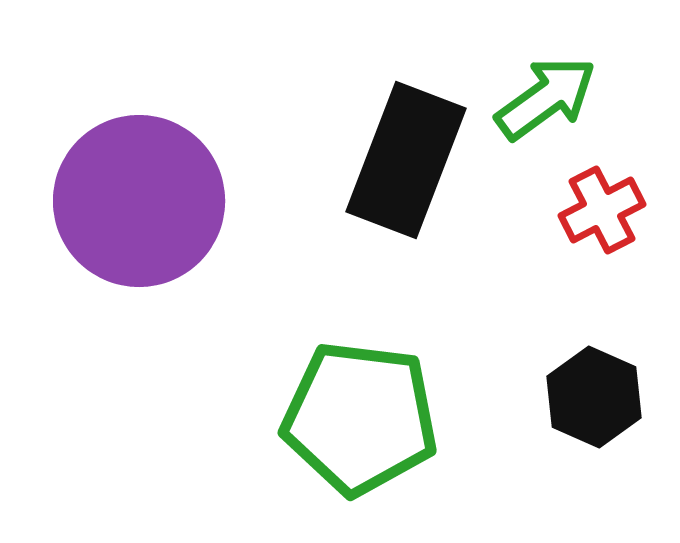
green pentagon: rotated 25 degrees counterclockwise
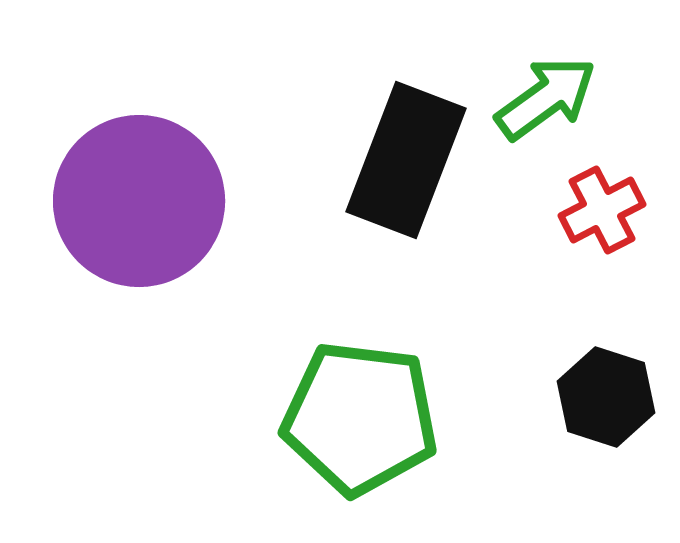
black hexagon: moved 12 px right; rotated 6 degrees counterclockwise
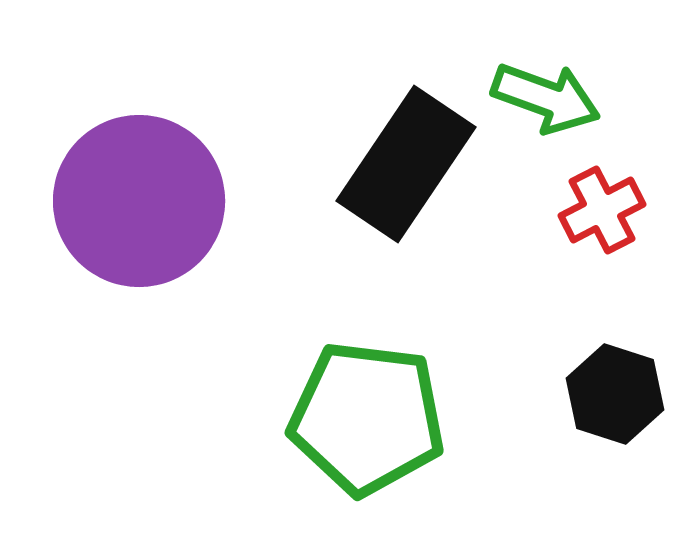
green arrow: rotated 56 degrees clockwise
black rectangle: moved 4 px down; rotated 13 degrees clockwise
black hexagon: moved 9 px right, 3 px up
green pentagon: moved 7 px right
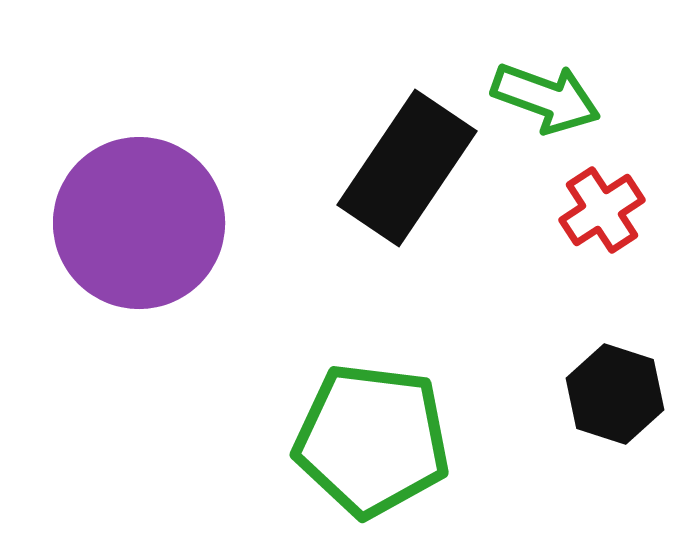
black rectangle: moved 1 px right, 4 px down
purple circle: moved 22 px down
red cross: rotated 6 degrees counterclockwise
green pentagon: moved 5 px right, 22 px down
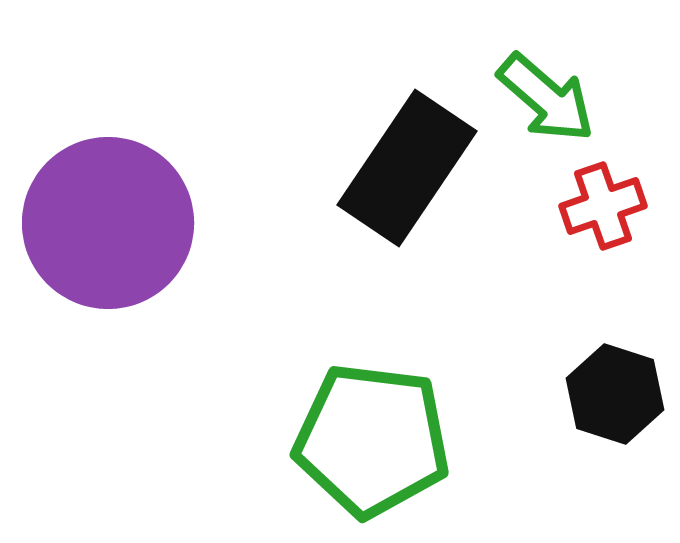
green arrow: rotated 21 degrees clockwise
red cross: moved 1 px right, 4 px up; rotated 14 degrees clockwise
purple circle: moved 31 px left
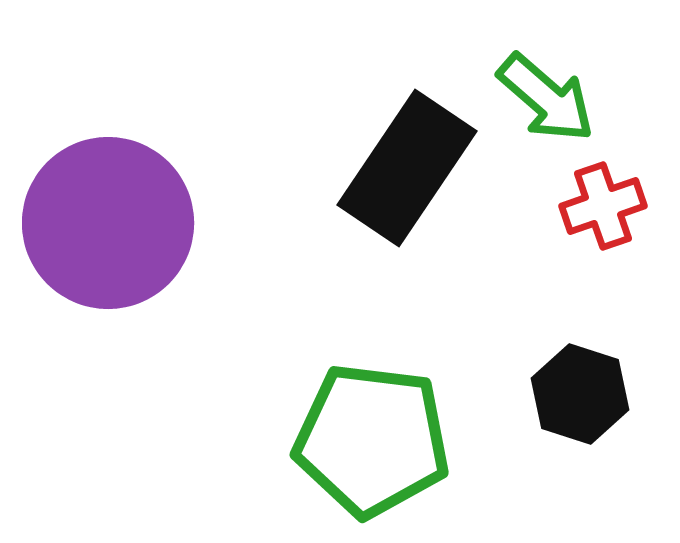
black hexagon: moved 35 px left
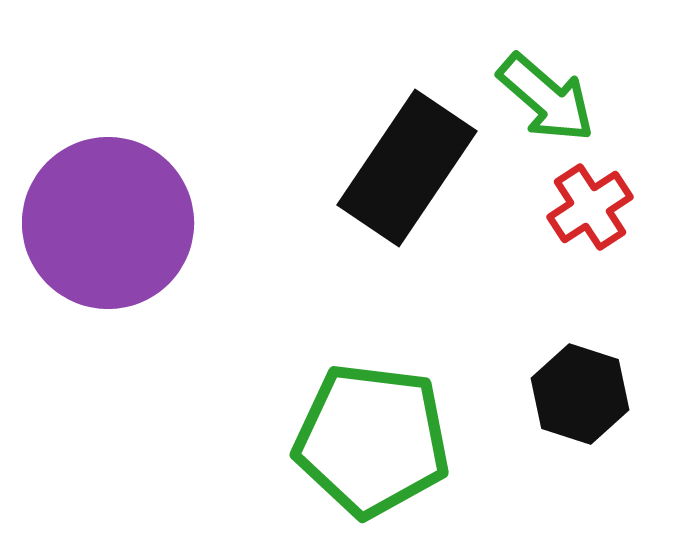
red cross: moved 13 px left, 1 px down; rotated 14 degrees counterclockwise
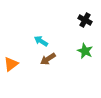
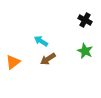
orange triangle: moved 2 px right, 2 px up
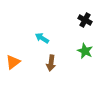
cyan arrow: moved 1 px right, 3 px up
brown arrow: moved 3 px right, 4 px down; rotated 49 degrees counterclockwise
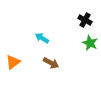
green star: moved 5 px right, 8 px up
brown arrow: rotated 70 degrees counterclockwise
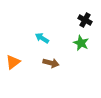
green star: moved 9 px left
brown arrow: rotated 14 degrees counterclockwise
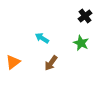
black cross: moved 4 px up; rotated 24 degrees clockwise
brown arrow: rotated 112 degrees clockwise
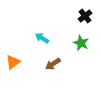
brown arrow: moved 2 px right, 1 px down; rotated 21 degrees clockwise
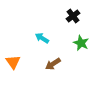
black cross: moved 12 px left
orange triangle: rotated 28 degrees counterclockwise
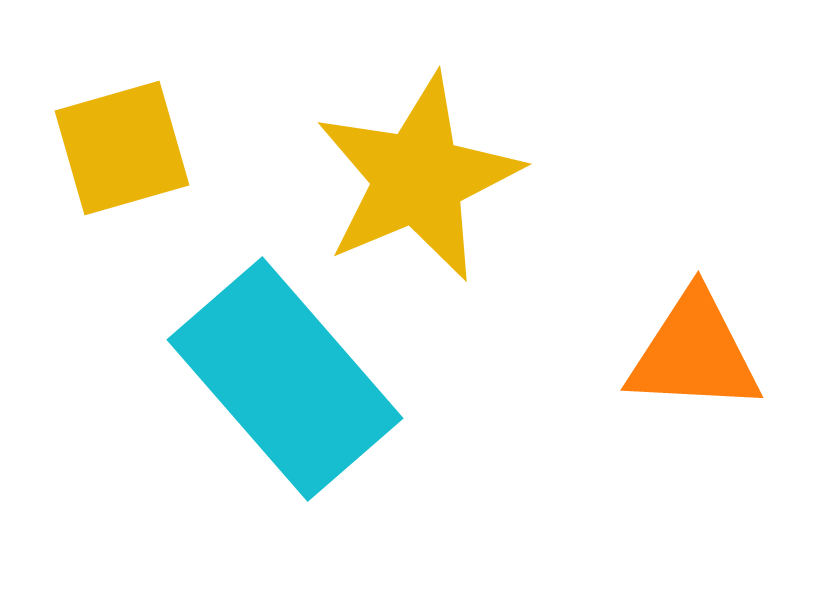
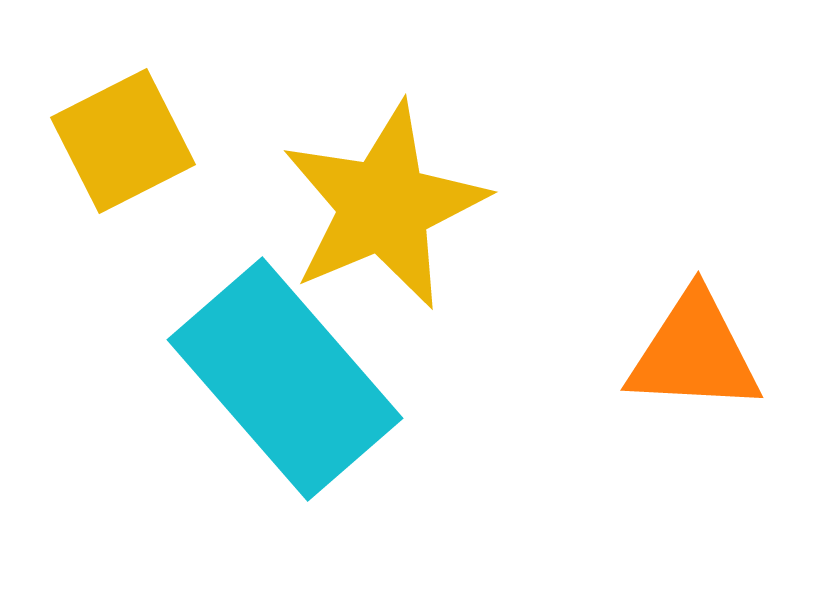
yellow square: moved 1 px right, 7 px up; rotated 11 degrees counterclockwise
yellow star: moved 34 px left, 28 px down
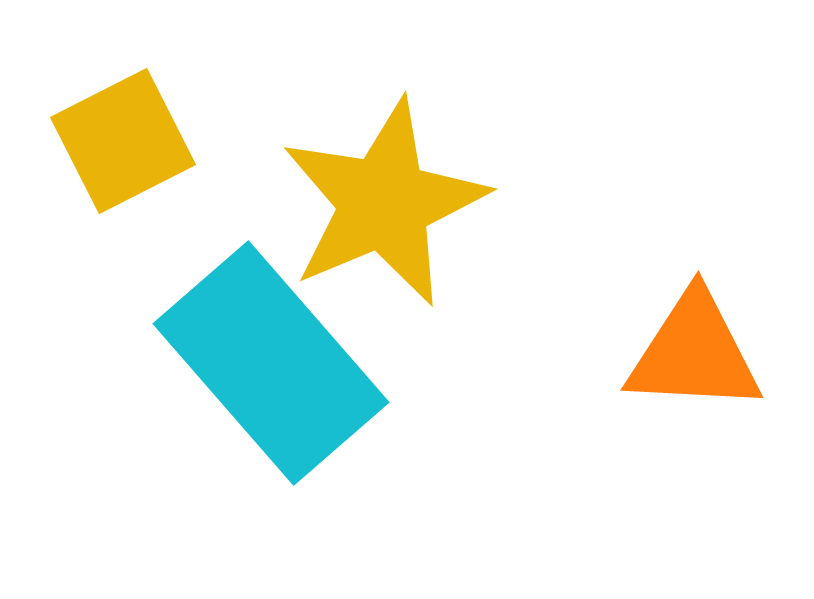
yellow star: moved 3 px up
cyan rectangle: moved 14 px left, 16 px up
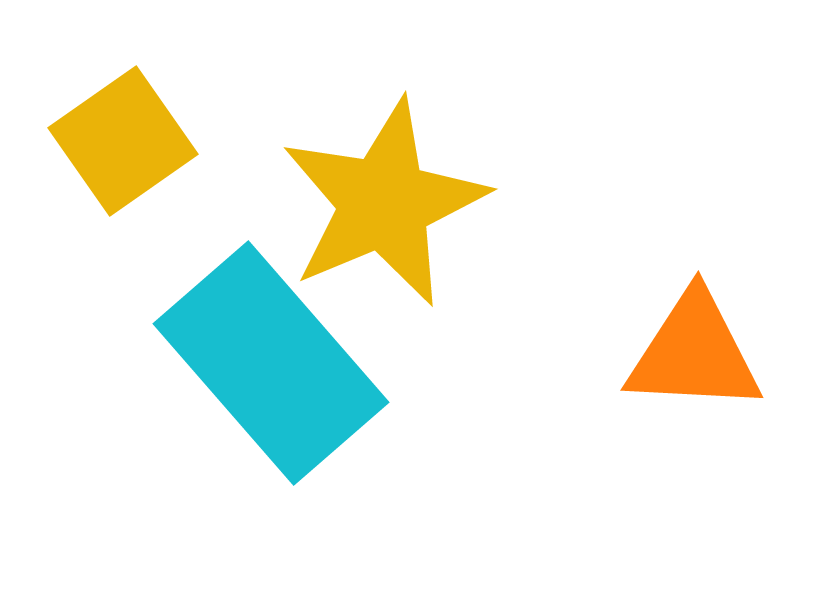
yellow square: rotated 8 degrees counterclockwise
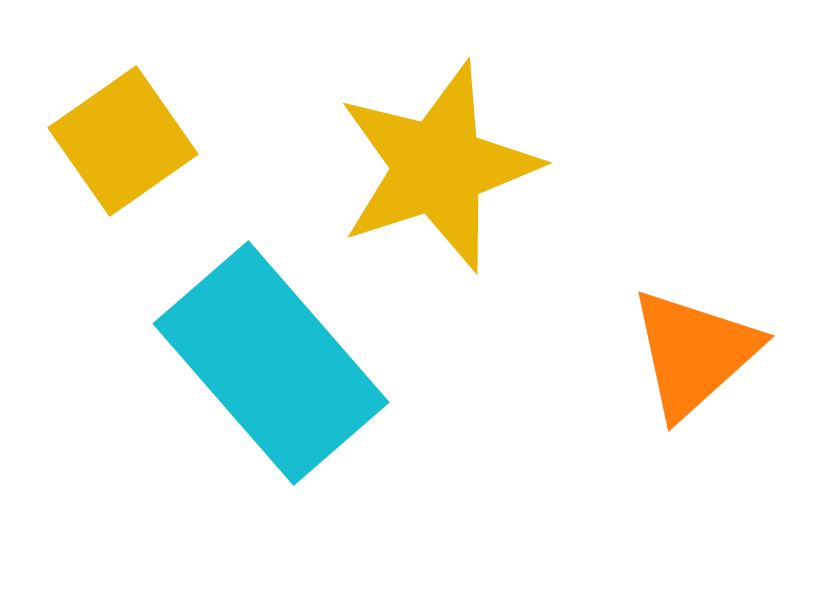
yellow star: moved 54 px right, 36 px up; rotated 5 degrees clockwise
orange triangle: rotated 45 degrees counterclockwise
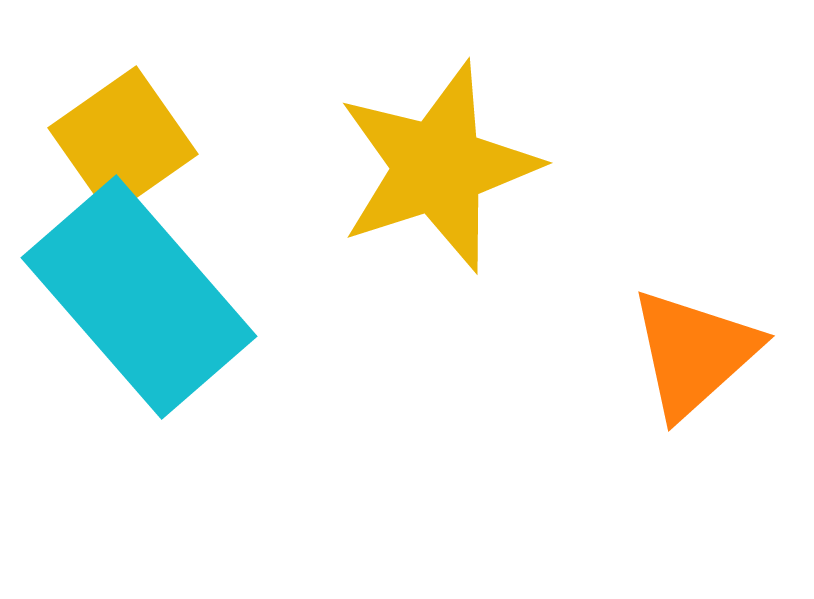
cyan rectangle: moved 132 px left, 66 px up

▸ Task to complete:
Lay out the lines above as a Markdown table with two columns, "Number" and "Line," numbering the rows in order and skipping any blank lines. Leave out the lines that only mark a picture.

▸ Full output:
| Number | Line |
|---|---|
| 1 | green pentagon: rotated 25 degrees counterclockwise |
| 2 | black hexagon: moved 12 px right; rotated 6 degrees counterclockwise |
| 3 | green arrow: rotated 56 degrees clockwise |
| 4 | black rectangle: moved 4 px down; rotated 13 degrees clockwise |
| 5 | black hexagon: moved 9 px right, 3 px up |
| 6 | green pentagon: moved 7 px right |
| 7 | black rectangle: moved 1 px right, 4 px down |
| 8 | purple circle: moved 22 px down |
| 9 | red cross: rotated 6 degrees counterclockwise |
| 10 | green pentagon: moved 5 px right, 22 px down |
| 11 | green arrow: rotated 21 degrees clockwise |
| 12 | red cross: moved 1 px right, 4 px up; rotated 14 degrees clockwise |
| 13 | purple circle: moved 31 px left |
| 14 | black hexagon: moved 35 px left |
| 15 | red cross: moved 13 px left, 1 px down; rotated 14 degrees counterclockwise |
| 16 | orange triangle: moved 2 px right, 2 px up |
| 17 | cyan arrow: moved 1 px right, 3 px up |
| 18 | brown arrow: moved 3 px right, 4 px down; rotated 49 degrees counterclockwise |
| 19 | green star: moved 5 px right, 8 px up |
| 20 | brown arrow: rotated 70 degrees counterclockwise |
| 21 | green star: moved 9 px left |
| 22 | brown arrow: rotated 14 degrees counterclockwise |
| 23 | black cross: moved 4 px up; rotated 24 degrees clockwise |
| 24 | brown arrow: rotated 112 degrees clockwise |
| 25 | brown arrow: moved 2 px right, 1 px down; rotated 21 degrees clockwise |
| 26 | black cross: moved 12 px left |
| 27 | orange triangle: rotated 28 degrees counterclockwise |
| 28 | yellow square: moved 1 px right, 7 px up; rotated 11 degrees counterclockwise |
| 29 | yellow star: moved 34 px left, 28 px down |
| 30 | yellow star: moved 3 px up |
| 31 | cyan rectangle: moved 14 px left, 16 px up |
| 32 | yellow square: rotated 8 degrees counterclockwise |
| 33 | yellow star: moved 54 px right, 36 px up; rotated 5 degrees clockwise |
| 34 | orange triangle: rotated 45 degrees counterclockwise |
| 35 | cyan rectangle: moved 132 px left, 66 px up |